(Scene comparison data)

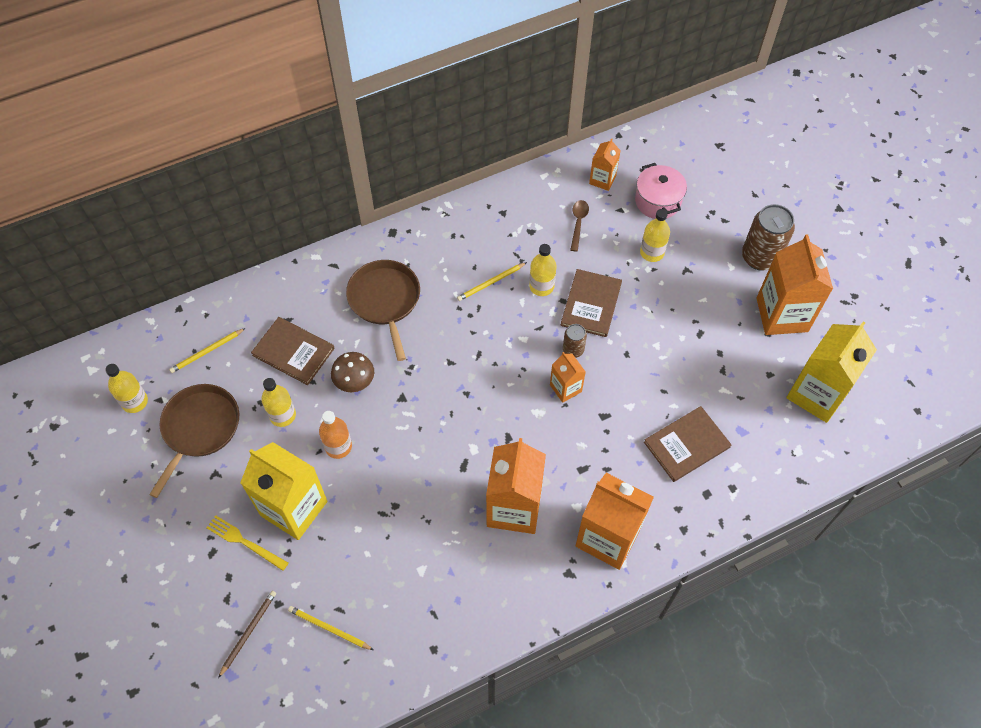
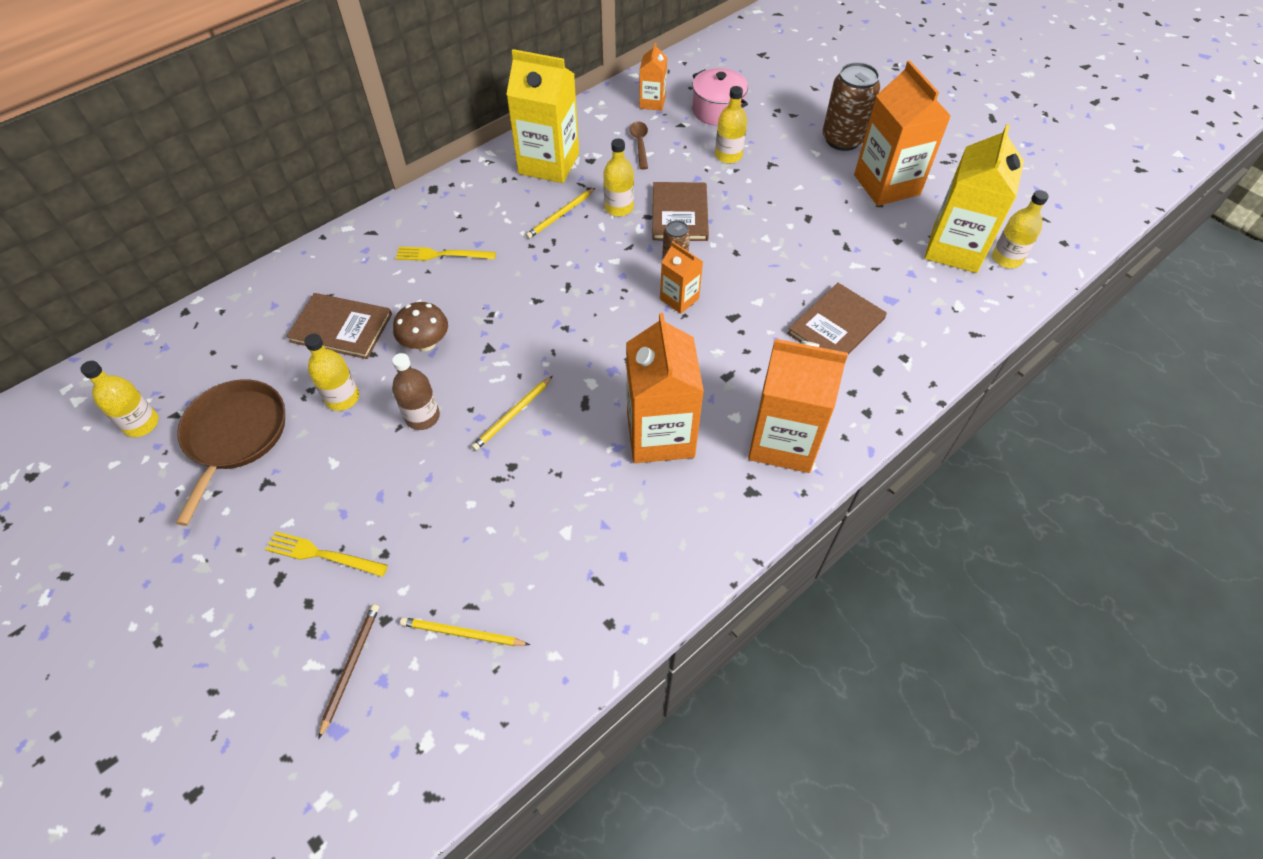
camera: 15 degrees left, 5 degrees down
(207, 352) = (229, 350): yellow pencil -> yellow pencil (512, 415)
(294, 508) = (380, 499): yellow carton -> yellow carton (549, 163)
(338, 446) = (422, 417): orange bottle -> brown bottle
(385, 300) = (442, 255): brown pan -> yellow fork
(859, 414) = (1006, 258): none -> yellow bottle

■ Task to complete:
Please return the records above exactly as written, dropping every picture.

■ Answer below:
camera: 15 degrees left, 5 degrees down
(207, 352) = (229, 350): yellow pencil -> yellow pencil (512, 415)
(294, 508) = (380, 499): yellow carton -> yellow carton (549, 163)
(338, 446) = (422, 417): orange bottle -> brown bottle
(385, 300) = (442, 255): brown pan -> yellow fork
(859, 414) = (1006, 258): none -> yellow bottle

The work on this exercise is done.